- _What you have to do_
Determine how many lines in the entries contain the word "rectangle", and give that number with no other text.
─── Material for the task ───
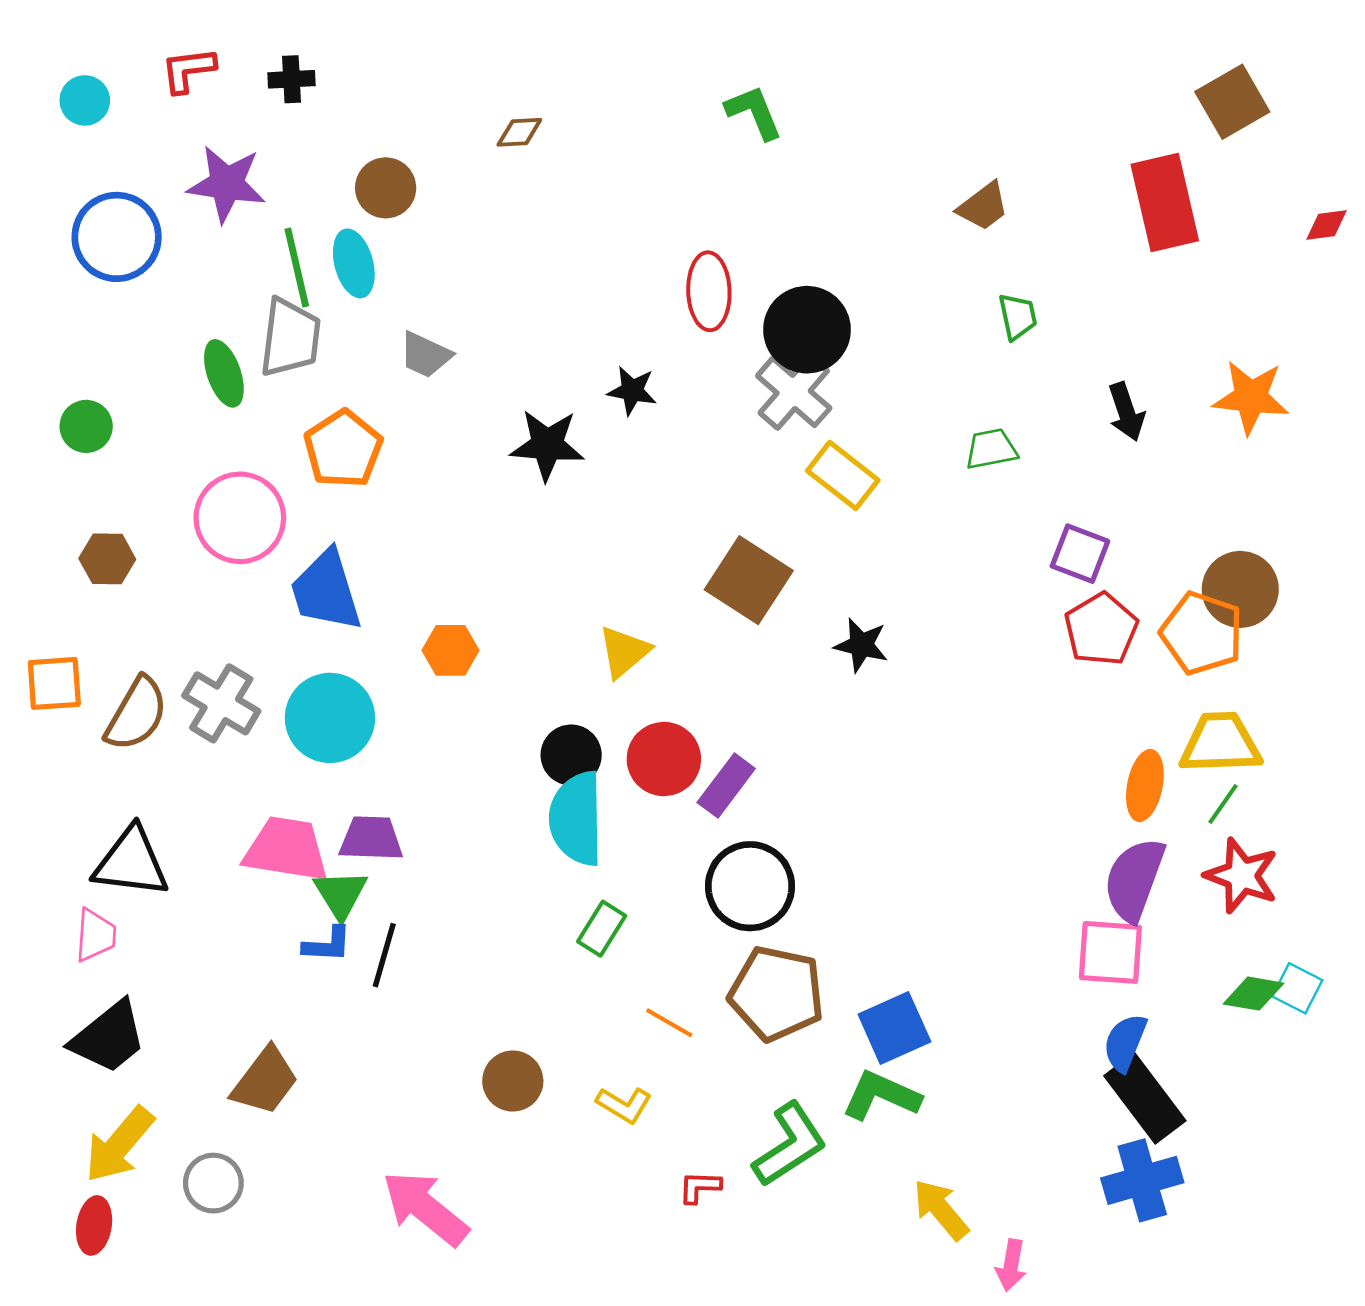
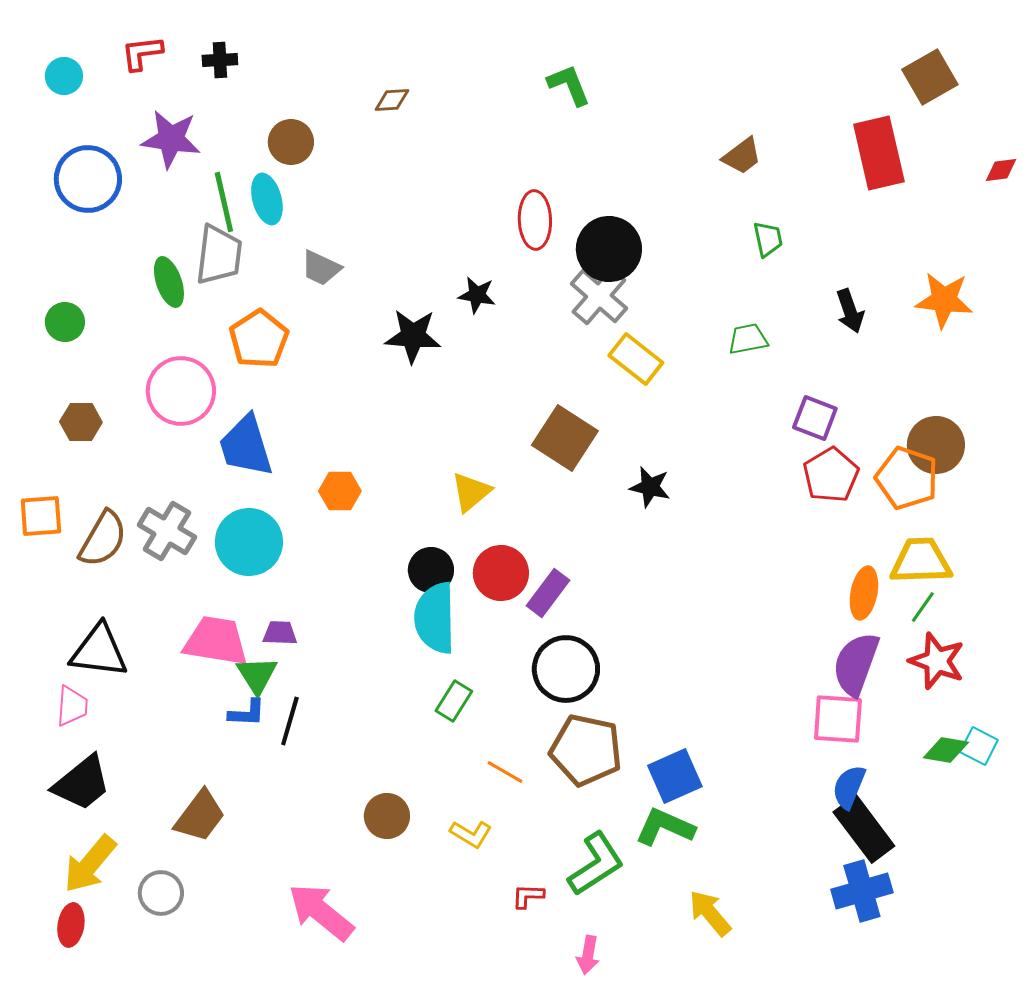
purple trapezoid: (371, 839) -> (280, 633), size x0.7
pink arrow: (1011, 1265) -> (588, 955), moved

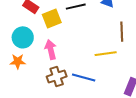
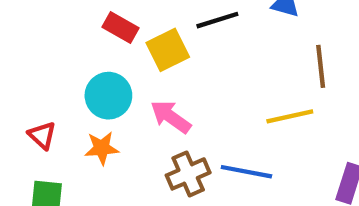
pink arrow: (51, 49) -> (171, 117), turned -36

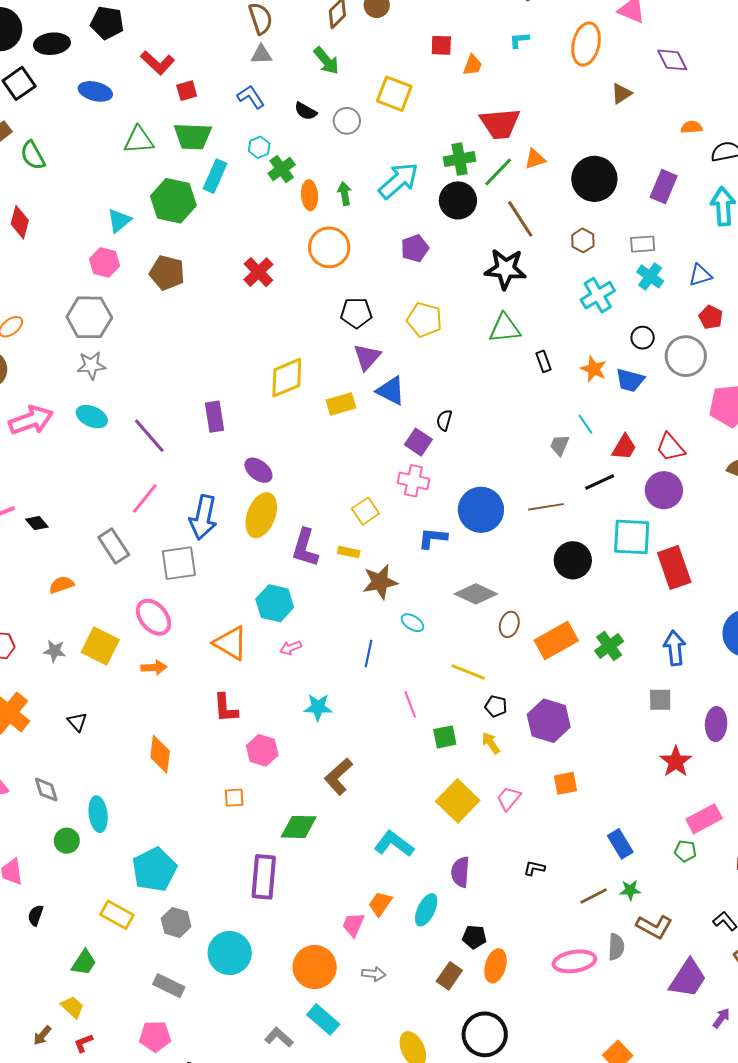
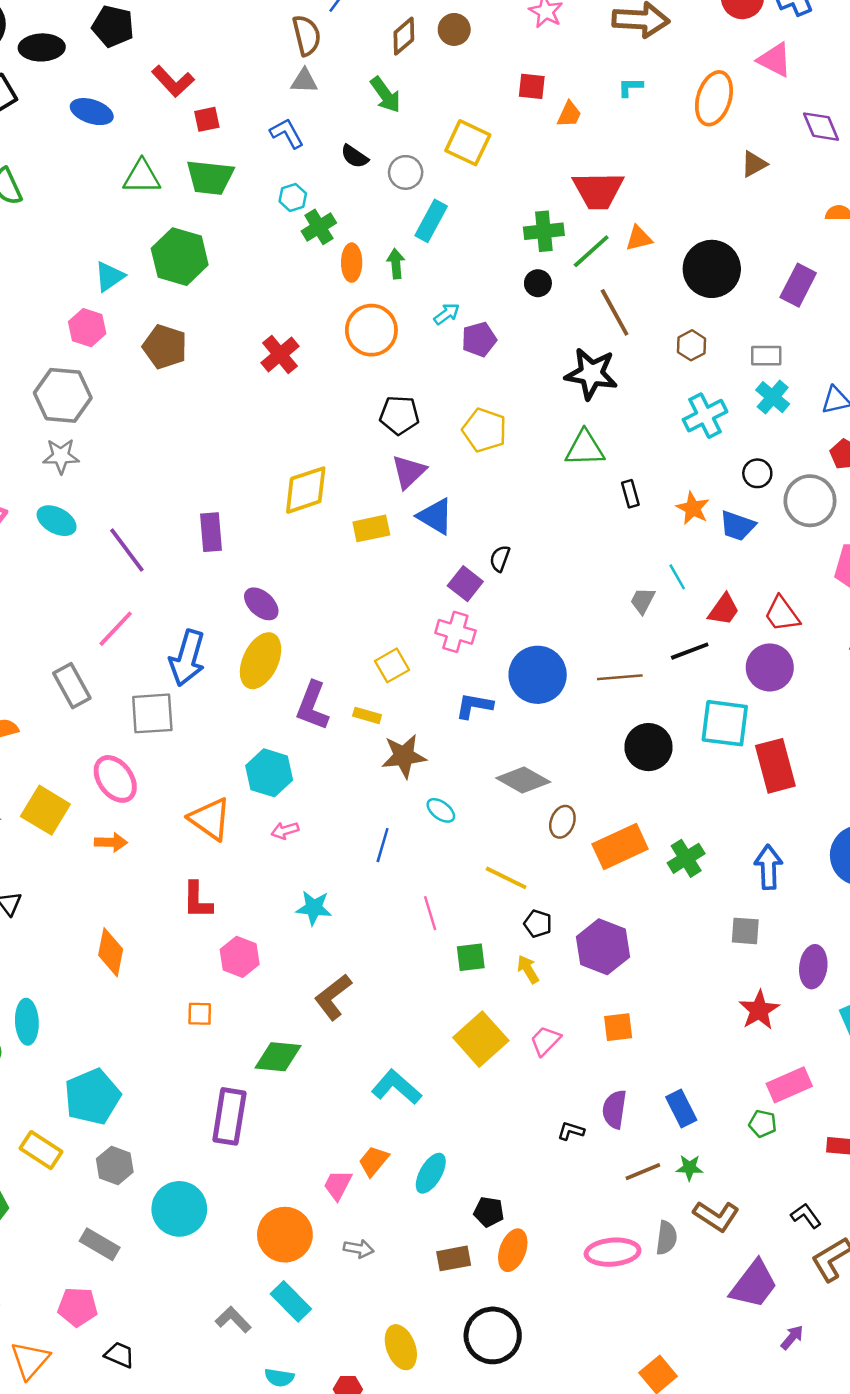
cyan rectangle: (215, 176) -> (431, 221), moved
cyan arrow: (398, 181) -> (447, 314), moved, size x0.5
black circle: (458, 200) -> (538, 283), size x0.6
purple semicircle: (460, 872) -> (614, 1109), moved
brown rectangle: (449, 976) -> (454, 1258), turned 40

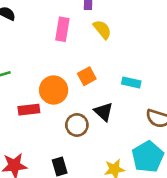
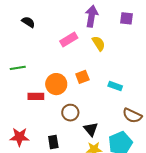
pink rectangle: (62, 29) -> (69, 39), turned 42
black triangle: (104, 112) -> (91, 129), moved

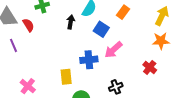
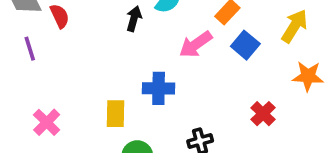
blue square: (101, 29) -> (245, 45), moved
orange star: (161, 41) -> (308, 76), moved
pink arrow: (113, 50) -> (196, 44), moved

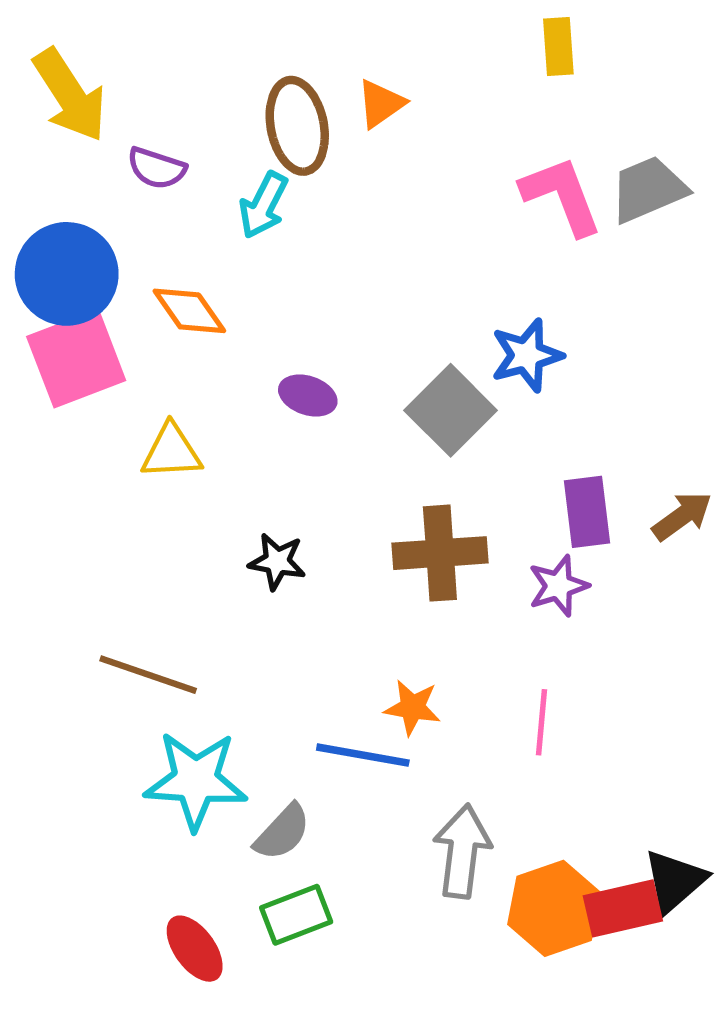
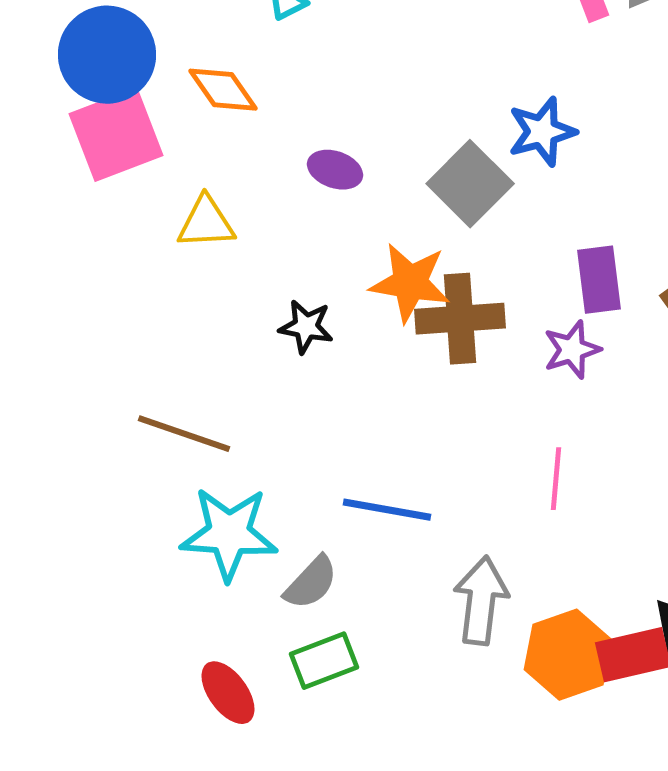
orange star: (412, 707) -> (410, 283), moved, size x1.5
───
- _Output of the task_
3